◆ MATERIALS PROVIDED
────────────────────
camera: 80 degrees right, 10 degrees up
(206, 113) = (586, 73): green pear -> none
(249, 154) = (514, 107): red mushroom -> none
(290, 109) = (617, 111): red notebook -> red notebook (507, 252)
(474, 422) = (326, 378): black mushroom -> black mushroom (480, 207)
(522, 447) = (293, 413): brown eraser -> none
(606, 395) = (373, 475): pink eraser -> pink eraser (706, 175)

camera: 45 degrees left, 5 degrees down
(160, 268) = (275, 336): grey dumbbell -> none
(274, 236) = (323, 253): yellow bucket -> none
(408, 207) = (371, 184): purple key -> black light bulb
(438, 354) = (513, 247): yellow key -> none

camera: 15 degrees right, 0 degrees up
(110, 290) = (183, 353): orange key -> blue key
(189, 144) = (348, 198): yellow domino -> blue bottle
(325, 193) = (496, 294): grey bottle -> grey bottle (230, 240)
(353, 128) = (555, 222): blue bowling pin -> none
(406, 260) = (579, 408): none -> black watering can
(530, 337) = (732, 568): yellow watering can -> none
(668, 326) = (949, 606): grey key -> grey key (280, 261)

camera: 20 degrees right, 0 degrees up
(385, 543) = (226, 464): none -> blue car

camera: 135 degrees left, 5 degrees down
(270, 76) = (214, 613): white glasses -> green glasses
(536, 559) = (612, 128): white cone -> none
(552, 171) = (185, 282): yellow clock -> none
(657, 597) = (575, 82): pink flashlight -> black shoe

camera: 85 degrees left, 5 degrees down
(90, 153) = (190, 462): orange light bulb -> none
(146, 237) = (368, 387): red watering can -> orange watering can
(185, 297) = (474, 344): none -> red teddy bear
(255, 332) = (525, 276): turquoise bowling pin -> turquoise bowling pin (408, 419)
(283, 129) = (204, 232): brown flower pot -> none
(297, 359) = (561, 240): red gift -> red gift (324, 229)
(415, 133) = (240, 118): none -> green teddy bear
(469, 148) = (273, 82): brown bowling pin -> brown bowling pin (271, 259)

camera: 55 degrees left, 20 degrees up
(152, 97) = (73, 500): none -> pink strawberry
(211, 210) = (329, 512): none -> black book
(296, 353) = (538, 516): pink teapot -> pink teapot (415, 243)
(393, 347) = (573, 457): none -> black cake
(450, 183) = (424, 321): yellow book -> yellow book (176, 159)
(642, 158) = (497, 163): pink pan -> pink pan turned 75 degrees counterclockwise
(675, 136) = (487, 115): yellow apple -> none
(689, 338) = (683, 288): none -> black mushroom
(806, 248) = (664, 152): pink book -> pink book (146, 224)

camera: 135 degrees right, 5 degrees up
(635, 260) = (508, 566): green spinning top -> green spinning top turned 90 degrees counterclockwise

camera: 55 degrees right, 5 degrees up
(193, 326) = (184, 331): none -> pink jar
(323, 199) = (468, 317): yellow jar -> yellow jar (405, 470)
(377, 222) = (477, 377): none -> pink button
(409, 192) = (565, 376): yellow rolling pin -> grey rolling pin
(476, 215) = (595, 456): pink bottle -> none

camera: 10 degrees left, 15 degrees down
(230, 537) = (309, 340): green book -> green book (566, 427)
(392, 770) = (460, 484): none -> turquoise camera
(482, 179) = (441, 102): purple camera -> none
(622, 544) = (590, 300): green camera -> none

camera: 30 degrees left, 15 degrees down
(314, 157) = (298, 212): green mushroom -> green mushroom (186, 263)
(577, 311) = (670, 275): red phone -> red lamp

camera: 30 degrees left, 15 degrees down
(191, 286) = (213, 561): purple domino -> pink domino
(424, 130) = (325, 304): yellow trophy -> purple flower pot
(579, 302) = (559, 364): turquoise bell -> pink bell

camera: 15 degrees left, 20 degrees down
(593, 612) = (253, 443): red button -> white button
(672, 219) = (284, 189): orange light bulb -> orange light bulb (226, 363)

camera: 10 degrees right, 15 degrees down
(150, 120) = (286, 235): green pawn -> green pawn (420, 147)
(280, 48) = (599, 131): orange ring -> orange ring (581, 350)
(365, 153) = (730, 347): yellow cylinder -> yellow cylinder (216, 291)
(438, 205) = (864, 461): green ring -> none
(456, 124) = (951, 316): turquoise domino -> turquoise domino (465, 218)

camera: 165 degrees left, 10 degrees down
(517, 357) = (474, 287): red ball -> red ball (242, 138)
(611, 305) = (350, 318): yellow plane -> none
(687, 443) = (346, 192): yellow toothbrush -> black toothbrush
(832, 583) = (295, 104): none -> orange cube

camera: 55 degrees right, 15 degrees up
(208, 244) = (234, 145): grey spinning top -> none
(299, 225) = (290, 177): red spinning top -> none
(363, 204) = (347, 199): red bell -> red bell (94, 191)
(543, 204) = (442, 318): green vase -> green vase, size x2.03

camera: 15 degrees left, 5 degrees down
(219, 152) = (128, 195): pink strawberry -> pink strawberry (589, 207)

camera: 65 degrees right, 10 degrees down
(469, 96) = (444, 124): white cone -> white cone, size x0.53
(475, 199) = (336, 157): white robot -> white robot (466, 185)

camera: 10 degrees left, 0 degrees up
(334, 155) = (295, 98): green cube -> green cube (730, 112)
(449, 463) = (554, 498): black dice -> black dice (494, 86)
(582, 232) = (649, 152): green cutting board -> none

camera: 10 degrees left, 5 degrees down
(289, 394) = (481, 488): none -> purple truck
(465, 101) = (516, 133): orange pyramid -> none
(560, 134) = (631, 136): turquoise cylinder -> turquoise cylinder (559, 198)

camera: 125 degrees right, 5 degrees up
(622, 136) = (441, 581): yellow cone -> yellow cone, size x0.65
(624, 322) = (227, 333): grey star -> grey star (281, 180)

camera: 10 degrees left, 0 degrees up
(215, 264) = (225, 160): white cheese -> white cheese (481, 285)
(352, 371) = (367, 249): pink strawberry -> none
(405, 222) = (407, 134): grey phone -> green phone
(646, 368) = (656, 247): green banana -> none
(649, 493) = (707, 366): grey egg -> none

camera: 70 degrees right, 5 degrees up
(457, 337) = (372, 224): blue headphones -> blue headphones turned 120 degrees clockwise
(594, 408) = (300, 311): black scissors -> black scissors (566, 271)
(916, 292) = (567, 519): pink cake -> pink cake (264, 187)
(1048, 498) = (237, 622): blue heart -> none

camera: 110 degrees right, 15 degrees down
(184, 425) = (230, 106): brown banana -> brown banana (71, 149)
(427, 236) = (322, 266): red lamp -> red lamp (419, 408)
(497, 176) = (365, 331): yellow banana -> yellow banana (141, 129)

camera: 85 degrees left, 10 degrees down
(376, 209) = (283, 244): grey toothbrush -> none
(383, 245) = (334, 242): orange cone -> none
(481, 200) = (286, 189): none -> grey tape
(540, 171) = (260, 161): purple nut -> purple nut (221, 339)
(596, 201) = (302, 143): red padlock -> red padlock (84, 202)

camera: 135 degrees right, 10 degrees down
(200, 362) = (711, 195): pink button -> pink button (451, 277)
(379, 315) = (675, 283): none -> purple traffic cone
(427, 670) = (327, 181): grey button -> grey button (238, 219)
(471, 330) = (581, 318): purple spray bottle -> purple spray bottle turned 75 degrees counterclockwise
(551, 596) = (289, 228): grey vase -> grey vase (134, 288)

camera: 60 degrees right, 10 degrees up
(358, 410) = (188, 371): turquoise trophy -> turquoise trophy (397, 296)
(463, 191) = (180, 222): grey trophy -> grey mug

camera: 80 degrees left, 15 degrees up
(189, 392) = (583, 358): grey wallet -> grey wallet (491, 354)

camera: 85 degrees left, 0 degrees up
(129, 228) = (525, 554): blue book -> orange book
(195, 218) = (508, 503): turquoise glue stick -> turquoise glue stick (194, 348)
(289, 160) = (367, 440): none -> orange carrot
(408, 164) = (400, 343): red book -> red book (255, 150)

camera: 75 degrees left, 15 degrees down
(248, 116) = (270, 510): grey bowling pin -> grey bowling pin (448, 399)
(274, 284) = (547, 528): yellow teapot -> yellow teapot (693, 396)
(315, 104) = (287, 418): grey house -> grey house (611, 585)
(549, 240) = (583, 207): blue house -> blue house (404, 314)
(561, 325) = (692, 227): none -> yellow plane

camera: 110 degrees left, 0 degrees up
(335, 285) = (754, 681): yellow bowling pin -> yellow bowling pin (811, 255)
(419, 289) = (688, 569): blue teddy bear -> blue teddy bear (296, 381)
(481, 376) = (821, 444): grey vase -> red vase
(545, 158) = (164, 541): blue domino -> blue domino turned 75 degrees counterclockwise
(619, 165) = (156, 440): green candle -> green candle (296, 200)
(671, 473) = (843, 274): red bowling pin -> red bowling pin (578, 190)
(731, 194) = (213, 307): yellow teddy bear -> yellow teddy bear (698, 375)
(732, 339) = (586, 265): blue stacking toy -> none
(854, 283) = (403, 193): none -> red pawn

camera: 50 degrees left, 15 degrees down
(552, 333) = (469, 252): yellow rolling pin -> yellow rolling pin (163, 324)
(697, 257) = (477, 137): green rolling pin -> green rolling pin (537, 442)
────────────────────
◆ PROBLEM
Print exactly the lines above, between the one holding "(393, 347) = (573, 457): none -> black cake" and the one holding "(377, 222) = (477, 377): none -> pink button", inclusive, and nothing besides.

◆ EXERCISE ANSWER
(393, 347) = (573, 457): none -> black cake
(450, 183) = (424, 321): yellow book -> yellow book (176, 159)
(642, 158) = (497, 163): pink pan -> pink pan turned 75 degrees counterclockwise
(675, 136) = (487, 115): yellow apple -> none
(689, 338) = (683, 288): none -> black mushroom
(806, 248) = (664, 152): pink book -> pink book (146, 224)

camera: 135 degrees right, 5 degrees up
(635, 260) = (508, 566): green spinning top -> green spinning top turned 90 degrees counterclockwise

camera: 55 degrees right, 5 degrees up
(193, 326) = (184, 331): none -> pink jar
(323, 199) = (468, 317): yellow jar -> yellow jar (405, 470)
(377, 222) = (477, 377): none -> pink button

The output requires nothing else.